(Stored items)
__________
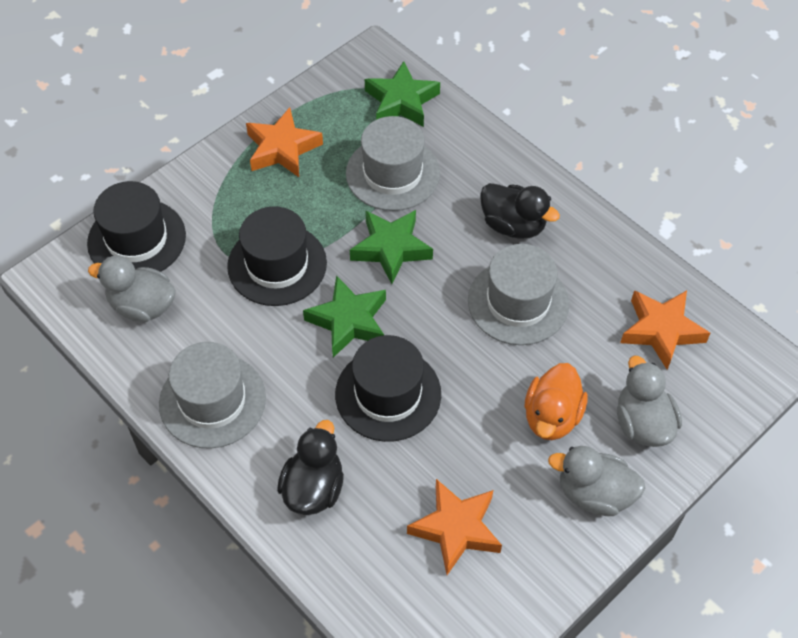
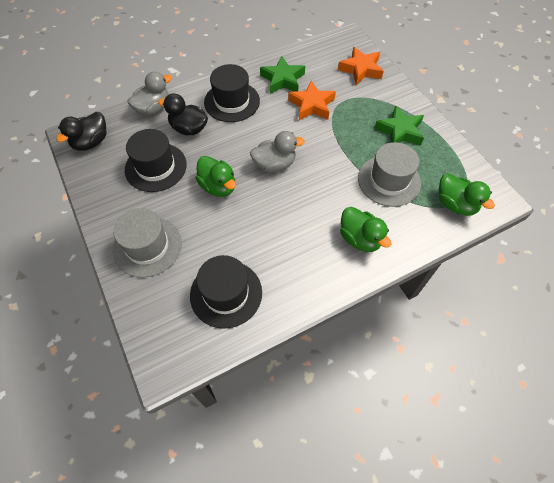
green duck: 0 -> 3
green star: 3 -> 2
grey duck: 3 -> 2
grey hat: 3 -> 2
orange duck: 1 -> 0
orange star: 3 -> 2

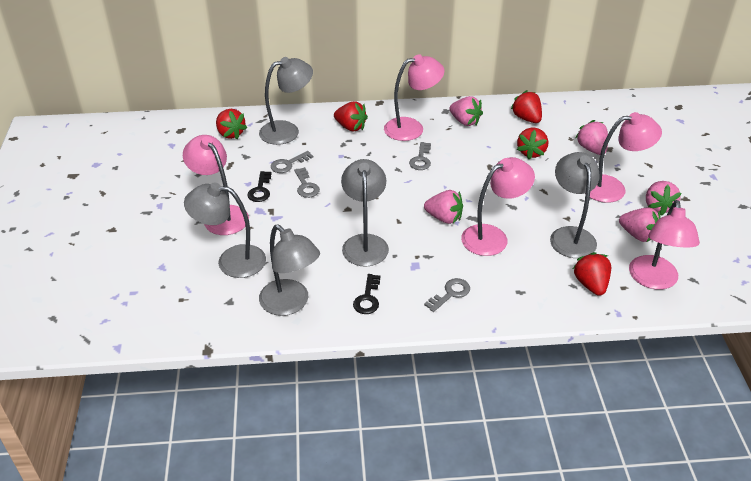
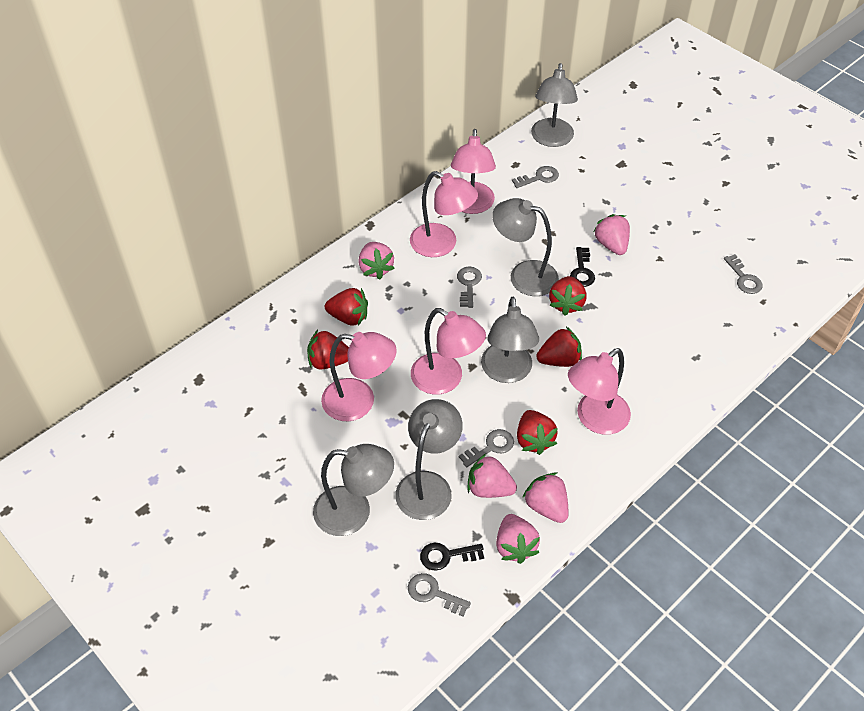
grey key: 4 -> 5

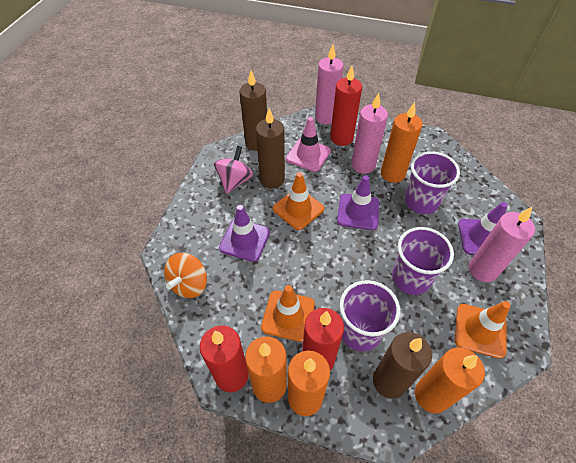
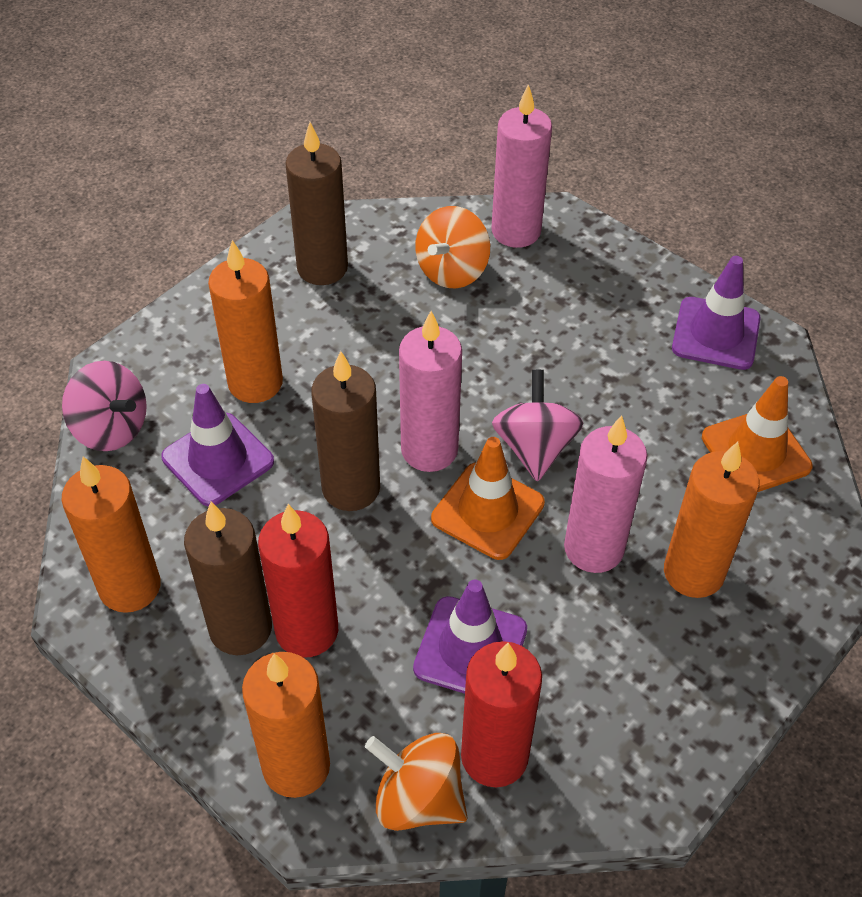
orange spinning top: 1 -> 2
orange traffic cone: 3 -> 2
pink spinning top: 1 -> 2
pink traffic cone: 1 -> 0
purple cup: 3 -> 0
red candle: 3 -> 2

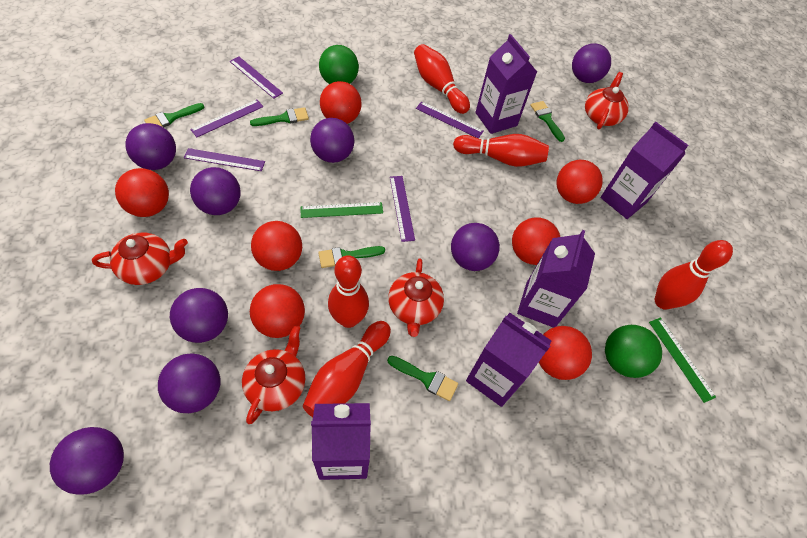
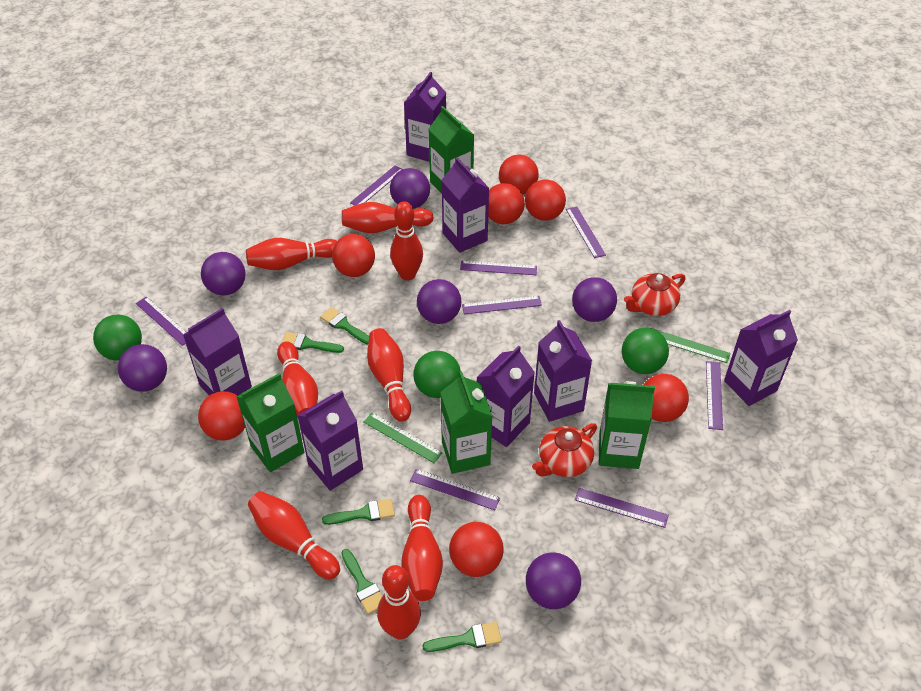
green ball: 2 -> 3
green carton: 0 -> 4
purple ball: 8 -> 6
purple carton: 5 -> 7
purple ruler: 5 -> 8
red bowling pin: 5 -> 8
red teapot: 4 -> 2

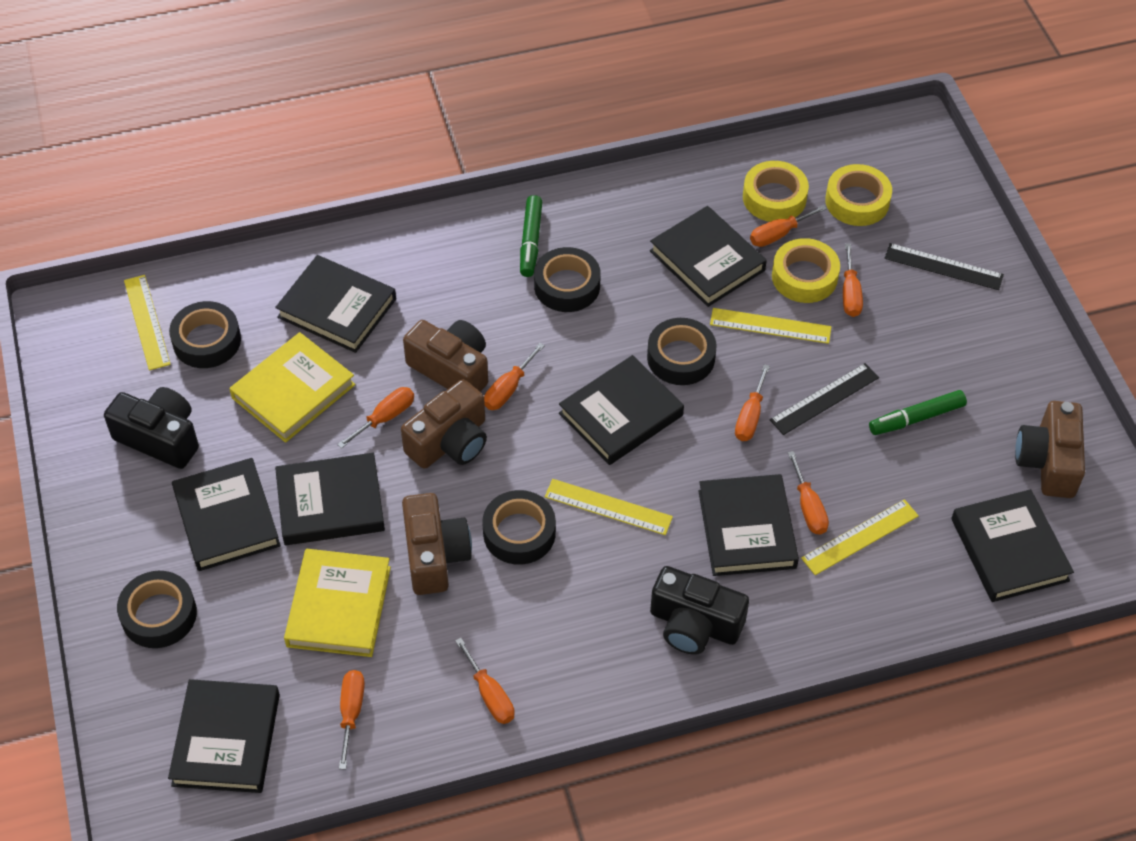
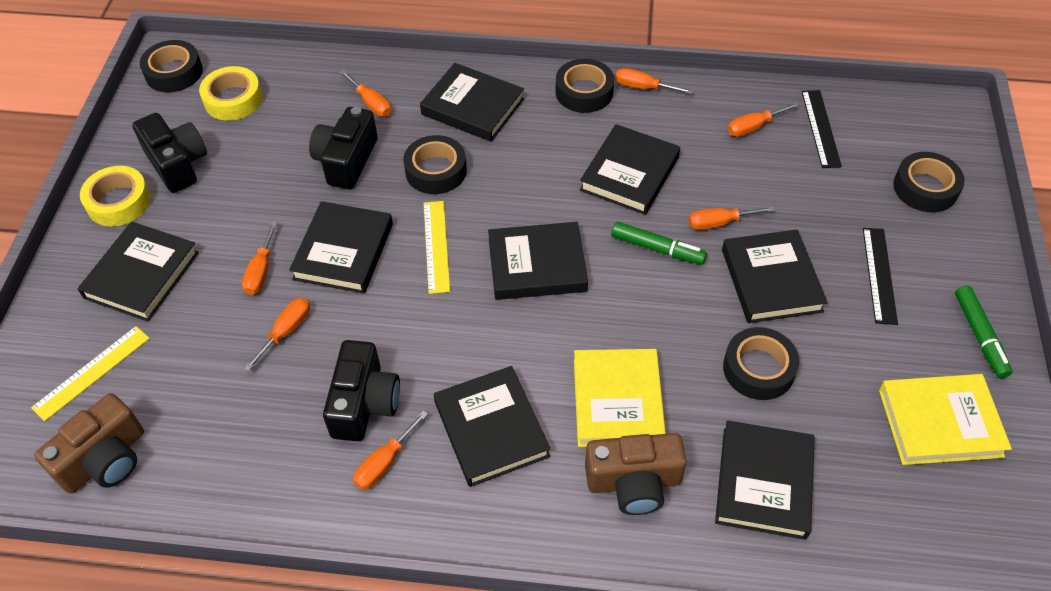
black camera: 2 -> 3
brown camera: 4 -> 2
orange screwdriver: 8 -> 7
yellow ruler: 4 -> 2
yellow tape: 3 -> 2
__________
#### [WHAT NEEDS TO BE DONE]
Copy each line from the records above that includes the string "cone".

#### [RESPONSE TO THIS TASK]
orange traffic cone: 3 -> 2
pink traffic cone: 1 -> 0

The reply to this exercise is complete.